(Records from a data collection)
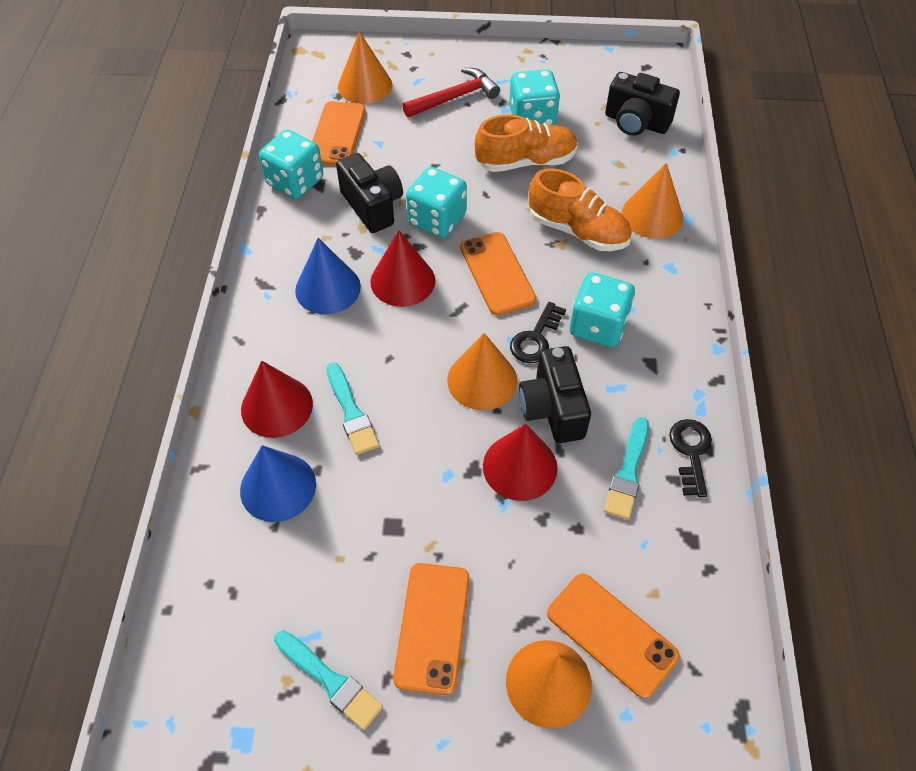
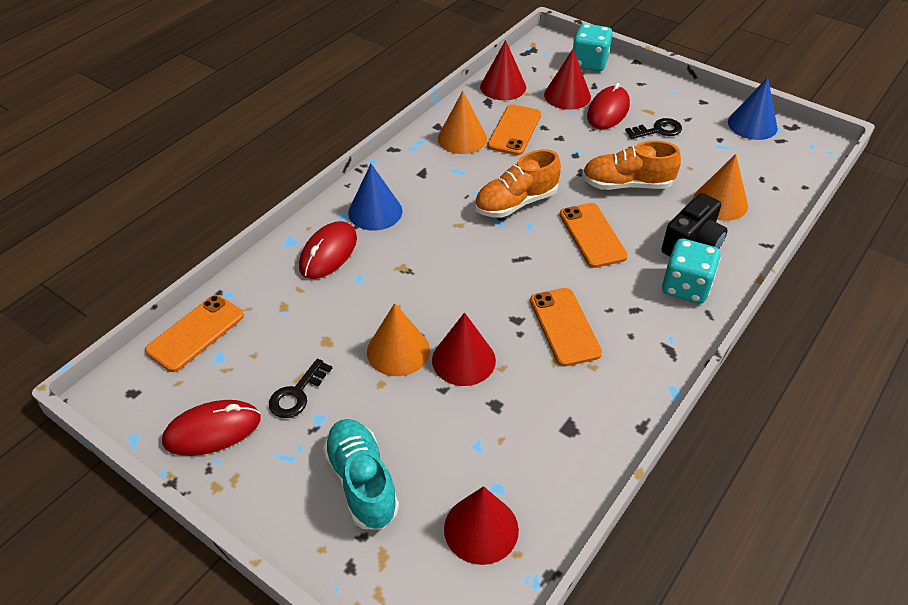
black camera: 3 -> 1
orange cone: 4 -> 3
red cone: 3 -> 4
red hammer: 1 -> 0
red mouse: 0 -> 3
turquoise brush: 3 -> 0
turquoise dice: 4 -> 2
turquoise shoe: 0 -> 1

* _PROBLEM TO SOLVE_: What is needed is an exact copy of all the data, with no images in it.

* _TASK RESULT_:
black camera: 3 -> 1
orange cone: 4 -> 3
red cone: 3 -> 4
red hammer: 1 -> 0
red mouse: 0 -> 3
turquoise brush: 3 -> 0
turquoise dice: 4 -> 2
turquoise shoe: 0 -> 1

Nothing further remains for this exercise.